### Records for the exercise
++++++
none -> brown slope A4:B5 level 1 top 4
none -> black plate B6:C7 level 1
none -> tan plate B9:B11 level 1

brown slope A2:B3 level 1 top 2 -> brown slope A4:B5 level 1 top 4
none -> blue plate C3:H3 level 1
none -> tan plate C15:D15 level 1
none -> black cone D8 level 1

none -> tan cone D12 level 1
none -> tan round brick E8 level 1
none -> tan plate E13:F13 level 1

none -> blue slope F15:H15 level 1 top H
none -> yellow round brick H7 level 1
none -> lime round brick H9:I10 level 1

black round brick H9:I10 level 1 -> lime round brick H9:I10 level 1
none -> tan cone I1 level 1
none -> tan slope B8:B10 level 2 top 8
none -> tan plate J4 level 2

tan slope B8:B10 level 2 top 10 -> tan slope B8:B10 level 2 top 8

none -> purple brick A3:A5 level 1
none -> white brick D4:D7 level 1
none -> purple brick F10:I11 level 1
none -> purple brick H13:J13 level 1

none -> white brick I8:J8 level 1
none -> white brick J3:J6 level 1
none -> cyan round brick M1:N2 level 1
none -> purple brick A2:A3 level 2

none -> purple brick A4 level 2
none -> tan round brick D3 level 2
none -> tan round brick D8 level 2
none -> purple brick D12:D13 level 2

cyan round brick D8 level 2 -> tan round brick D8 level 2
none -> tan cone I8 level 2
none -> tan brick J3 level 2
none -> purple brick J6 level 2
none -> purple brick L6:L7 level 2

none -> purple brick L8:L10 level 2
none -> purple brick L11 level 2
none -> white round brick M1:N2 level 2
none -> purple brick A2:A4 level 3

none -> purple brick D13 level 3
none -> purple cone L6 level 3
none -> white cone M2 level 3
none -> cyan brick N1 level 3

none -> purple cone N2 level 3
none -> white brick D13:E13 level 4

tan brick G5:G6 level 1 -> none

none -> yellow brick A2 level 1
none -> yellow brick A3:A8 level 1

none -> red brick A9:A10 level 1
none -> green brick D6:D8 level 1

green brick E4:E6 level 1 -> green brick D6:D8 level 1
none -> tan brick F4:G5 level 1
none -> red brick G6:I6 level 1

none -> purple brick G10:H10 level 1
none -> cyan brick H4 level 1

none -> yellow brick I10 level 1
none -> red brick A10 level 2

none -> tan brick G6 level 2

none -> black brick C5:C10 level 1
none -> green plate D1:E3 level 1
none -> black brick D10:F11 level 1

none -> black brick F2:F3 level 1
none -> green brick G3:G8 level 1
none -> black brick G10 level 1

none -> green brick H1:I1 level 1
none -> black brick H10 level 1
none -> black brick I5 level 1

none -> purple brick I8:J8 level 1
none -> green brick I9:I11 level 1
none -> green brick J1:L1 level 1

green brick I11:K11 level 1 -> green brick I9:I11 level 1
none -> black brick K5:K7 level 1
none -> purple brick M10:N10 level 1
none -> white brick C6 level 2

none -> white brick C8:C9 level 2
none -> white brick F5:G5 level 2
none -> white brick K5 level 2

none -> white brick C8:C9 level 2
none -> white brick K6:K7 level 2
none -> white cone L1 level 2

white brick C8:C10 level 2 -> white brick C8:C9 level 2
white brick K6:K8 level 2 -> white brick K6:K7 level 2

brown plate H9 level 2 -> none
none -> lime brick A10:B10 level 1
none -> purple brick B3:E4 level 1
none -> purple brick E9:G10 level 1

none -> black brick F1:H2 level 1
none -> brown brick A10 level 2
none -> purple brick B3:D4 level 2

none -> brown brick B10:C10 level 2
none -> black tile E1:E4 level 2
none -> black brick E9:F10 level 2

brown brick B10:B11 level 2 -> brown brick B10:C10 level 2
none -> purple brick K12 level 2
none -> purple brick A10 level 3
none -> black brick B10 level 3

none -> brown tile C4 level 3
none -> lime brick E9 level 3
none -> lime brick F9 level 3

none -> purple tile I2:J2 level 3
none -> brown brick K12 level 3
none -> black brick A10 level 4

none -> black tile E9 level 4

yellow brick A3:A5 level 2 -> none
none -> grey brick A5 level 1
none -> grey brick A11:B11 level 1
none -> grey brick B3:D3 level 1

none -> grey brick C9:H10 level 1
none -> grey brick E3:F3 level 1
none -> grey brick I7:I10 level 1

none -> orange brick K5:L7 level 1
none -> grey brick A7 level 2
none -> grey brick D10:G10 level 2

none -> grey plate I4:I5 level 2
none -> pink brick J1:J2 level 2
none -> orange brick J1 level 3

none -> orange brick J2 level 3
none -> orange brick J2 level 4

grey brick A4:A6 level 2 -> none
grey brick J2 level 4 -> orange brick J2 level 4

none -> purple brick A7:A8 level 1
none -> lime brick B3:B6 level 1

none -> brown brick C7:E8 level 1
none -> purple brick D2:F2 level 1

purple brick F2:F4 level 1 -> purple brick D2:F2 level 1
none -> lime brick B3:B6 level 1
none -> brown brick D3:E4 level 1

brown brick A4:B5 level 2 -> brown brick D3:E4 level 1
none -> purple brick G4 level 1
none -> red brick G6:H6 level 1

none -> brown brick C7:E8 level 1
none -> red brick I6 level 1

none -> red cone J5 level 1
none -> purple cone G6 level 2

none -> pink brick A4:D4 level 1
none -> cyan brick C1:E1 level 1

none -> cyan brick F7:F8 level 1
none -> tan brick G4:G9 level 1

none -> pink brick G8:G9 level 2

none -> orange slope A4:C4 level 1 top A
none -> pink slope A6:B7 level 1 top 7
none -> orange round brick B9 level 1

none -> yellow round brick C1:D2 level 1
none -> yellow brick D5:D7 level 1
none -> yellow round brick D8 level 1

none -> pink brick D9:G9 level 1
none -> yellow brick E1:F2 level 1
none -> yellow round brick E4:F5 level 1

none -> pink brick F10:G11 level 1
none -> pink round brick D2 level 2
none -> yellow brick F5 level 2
++++++
### Your assignment
The line containing "none -> tan round brick D3 level 2" marks the end. Please print exactly every line from the top of the data to it, both included, and nothing more.

### Your response
none -> brown slope A4:B5 level 1 top 4
none -> black plate B6:C7 level 1
none -> tan plate B9:B11 level 1

brown slope A2:B3 level 1 top 2 -> brown slope A4:B5 level 1 top 4
none -> blue plate C3:H3 level 1
none -> tan plate C15:D15 level 1
none -> black cone D8 level 1

none -> tan cone D12 level 1
none -> tan round brick E8 level 1
none -> tan plate E13:F13 level 1

none -> blue slope F15:H15 level 1 top H
none -> yellow round brick H7 level 1
none -> lime round brick H9:I10 level 1

black round brick H9:I10 level 1 -> lime round brick H9:I10 level 1
none -> tan cone I1 level 1
none -> tan slope B8:B10 level 2 top 8
none -> tan plate J4 level 2

tan slope B8:B10 level 2 top 10 -> tan slope B8:B10 level 2 top 8

none -> purple brick A3:A5 level 1
none -> white brick D4:D7 level 1
none -> purple brick F10:I11 level 1
none -> purple brick H13:J13 level 1

none -> white brick I8:J8 level 1
none -> white brick J3:J6 level 1
none -> cyan round brick M1:N2 level 1
none -> purple brick A2:A3 level 2

none -> purple brick A4 level 2
none -> tan round brick D3 level 2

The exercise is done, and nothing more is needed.